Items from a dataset
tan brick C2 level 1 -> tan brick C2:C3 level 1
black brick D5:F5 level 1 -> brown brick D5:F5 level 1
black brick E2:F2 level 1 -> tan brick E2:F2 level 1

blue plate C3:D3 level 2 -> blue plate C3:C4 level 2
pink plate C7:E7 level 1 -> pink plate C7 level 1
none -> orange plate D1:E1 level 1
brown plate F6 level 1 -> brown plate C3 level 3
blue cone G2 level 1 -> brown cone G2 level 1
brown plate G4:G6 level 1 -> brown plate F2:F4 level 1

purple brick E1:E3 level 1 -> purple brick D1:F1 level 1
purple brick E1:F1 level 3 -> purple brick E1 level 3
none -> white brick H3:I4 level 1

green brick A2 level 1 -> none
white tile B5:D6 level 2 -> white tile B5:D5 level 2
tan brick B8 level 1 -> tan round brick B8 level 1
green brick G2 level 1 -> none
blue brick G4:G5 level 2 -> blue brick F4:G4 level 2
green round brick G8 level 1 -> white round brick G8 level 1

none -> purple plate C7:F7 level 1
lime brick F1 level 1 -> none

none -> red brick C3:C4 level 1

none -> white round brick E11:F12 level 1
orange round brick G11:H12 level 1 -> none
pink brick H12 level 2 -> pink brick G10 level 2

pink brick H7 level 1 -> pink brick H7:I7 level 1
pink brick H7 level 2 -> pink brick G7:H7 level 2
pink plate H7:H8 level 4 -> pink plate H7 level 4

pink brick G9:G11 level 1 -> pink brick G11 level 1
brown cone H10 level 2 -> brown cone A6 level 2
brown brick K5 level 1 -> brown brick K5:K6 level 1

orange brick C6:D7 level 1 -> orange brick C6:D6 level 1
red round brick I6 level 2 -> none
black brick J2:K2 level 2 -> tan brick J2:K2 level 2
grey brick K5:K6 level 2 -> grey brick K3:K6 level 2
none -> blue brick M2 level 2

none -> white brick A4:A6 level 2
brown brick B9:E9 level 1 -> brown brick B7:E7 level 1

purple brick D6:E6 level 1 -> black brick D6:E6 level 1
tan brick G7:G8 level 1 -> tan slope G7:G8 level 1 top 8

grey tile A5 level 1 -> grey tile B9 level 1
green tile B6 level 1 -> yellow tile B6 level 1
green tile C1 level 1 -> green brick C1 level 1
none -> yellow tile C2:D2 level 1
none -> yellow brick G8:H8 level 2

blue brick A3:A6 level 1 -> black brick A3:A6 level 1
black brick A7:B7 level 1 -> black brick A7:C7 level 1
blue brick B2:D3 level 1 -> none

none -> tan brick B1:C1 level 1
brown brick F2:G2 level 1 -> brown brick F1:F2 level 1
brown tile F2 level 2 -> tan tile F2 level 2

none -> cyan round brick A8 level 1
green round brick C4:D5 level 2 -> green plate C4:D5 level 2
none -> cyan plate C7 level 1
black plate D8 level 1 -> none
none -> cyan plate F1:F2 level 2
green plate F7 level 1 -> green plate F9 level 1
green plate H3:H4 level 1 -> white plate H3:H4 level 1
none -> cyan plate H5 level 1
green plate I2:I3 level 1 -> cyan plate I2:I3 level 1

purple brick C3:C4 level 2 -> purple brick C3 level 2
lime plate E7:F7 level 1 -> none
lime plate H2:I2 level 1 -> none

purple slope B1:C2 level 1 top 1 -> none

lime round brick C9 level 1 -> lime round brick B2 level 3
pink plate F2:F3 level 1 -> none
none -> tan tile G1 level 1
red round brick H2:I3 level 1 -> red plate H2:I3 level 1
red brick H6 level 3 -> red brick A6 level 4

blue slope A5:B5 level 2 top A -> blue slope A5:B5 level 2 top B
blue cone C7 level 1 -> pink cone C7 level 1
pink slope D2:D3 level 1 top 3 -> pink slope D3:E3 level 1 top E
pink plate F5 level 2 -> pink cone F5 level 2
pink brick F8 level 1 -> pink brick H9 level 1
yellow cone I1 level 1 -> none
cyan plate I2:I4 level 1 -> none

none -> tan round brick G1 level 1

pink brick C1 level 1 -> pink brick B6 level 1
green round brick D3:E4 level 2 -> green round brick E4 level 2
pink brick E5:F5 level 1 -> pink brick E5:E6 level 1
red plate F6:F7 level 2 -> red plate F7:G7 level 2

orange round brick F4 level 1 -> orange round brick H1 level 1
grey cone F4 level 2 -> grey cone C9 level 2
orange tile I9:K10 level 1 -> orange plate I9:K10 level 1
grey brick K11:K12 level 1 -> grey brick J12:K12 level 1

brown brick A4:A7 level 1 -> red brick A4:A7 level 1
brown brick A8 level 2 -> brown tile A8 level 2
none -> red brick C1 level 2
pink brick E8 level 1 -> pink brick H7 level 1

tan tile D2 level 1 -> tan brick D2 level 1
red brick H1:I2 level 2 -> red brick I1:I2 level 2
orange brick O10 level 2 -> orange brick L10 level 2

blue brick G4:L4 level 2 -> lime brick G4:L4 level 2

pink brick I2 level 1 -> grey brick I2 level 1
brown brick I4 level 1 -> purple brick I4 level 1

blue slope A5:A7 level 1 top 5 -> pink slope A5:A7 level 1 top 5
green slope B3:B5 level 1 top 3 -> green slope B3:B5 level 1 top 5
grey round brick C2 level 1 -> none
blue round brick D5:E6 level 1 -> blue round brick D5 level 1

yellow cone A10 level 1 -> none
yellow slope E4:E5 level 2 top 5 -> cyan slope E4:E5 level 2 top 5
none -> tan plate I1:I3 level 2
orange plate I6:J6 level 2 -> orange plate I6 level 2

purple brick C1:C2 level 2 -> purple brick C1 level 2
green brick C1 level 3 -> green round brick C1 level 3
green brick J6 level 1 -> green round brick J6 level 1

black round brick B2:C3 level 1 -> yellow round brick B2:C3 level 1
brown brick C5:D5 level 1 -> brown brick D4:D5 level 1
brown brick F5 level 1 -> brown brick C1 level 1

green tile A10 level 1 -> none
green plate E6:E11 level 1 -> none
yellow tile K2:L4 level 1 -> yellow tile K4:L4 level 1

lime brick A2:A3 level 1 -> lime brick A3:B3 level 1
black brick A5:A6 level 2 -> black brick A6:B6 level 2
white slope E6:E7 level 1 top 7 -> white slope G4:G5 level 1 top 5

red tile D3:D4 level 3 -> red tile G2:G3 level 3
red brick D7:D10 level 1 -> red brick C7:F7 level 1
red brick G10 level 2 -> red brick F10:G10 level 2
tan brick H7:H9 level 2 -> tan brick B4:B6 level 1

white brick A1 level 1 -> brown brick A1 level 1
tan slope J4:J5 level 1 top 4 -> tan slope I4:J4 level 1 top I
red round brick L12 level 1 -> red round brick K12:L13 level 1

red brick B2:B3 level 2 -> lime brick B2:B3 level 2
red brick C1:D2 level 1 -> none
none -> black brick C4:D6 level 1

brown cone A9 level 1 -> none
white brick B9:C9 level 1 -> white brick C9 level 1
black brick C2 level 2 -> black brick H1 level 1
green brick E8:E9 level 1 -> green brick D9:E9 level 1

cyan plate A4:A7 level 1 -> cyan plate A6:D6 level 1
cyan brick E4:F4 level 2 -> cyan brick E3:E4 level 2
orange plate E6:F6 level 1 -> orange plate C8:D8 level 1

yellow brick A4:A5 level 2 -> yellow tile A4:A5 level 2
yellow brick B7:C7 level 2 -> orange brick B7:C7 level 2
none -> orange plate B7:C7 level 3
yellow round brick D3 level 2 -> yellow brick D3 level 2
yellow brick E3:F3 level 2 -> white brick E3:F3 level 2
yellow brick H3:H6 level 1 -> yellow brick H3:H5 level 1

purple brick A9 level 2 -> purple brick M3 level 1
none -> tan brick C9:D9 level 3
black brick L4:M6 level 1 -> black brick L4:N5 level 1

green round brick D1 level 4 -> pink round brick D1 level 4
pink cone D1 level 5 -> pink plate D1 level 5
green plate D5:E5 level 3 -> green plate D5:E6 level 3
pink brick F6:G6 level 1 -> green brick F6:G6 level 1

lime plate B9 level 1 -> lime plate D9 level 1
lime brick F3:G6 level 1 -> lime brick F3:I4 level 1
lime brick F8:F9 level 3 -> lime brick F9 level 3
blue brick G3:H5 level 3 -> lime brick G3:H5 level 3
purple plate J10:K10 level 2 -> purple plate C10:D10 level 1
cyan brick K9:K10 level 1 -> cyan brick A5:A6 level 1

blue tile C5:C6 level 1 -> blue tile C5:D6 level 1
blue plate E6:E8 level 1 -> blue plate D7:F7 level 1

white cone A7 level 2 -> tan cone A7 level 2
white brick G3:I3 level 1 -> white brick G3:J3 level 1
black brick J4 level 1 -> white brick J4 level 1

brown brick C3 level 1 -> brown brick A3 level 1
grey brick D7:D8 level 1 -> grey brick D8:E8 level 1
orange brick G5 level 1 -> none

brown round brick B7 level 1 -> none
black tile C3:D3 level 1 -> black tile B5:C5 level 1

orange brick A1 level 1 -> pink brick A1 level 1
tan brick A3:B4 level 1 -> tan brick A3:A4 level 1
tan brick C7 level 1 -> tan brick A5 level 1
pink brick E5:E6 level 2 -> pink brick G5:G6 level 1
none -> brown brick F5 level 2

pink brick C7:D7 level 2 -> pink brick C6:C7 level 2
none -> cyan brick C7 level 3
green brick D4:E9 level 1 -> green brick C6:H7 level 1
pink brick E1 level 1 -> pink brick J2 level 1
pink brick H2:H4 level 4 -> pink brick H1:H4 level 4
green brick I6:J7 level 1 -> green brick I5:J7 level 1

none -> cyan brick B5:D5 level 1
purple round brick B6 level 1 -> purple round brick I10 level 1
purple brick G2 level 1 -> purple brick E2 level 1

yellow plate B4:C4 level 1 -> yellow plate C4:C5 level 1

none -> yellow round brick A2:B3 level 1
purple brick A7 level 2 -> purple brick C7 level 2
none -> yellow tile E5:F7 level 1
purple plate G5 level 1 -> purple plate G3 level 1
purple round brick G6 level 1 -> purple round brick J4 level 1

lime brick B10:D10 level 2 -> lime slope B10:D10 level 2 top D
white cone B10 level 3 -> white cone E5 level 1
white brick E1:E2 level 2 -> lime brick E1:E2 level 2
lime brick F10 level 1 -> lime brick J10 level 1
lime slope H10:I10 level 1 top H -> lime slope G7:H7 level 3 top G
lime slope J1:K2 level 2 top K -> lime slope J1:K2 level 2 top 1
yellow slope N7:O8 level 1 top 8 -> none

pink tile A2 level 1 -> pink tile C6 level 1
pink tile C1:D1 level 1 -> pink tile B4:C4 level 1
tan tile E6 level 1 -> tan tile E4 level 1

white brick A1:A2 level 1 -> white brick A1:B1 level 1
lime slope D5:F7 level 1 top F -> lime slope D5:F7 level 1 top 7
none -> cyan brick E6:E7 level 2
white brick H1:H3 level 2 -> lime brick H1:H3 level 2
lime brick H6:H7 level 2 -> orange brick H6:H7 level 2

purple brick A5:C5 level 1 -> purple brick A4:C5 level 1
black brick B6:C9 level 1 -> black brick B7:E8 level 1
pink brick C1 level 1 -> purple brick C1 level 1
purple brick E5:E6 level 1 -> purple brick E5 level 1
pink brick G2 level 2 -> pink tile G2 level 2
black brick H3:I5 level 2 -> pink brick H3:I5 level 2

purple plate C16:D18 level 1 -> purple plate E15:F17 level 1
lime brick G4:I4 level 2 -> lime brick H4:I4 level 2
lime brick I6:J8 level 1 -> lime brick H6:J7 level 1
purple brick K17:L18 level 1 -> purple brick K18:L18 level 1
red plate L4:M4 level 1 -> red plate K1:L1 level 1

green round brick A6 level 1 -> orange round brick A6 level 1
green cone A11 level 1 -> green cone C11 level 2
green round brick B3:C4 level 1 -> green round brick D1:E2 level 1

| Description of the task |
Return, unchanged, the run of lines above that opens with the line containing "pink brick E5:E6 level 2" and closes with the line containing "pink brick H2:H4". Include both.

| Solution to this exercise |
pink brick E5:E6 level 2 -> pink brick G5:G6 level 1
none -> brown brick F5 level 2

pink brick C7:D7 level 2 -> pink brick C6:C7 level 2
none -> cyan brick C7 level 3
green brick D4:E9 level 1 -> green brick C6:H7 level 1
pink brick E1 level 1 -> pink brick J2 level 1
pink brick H2:H4 level 4 -> pink brick H1:H4 level 4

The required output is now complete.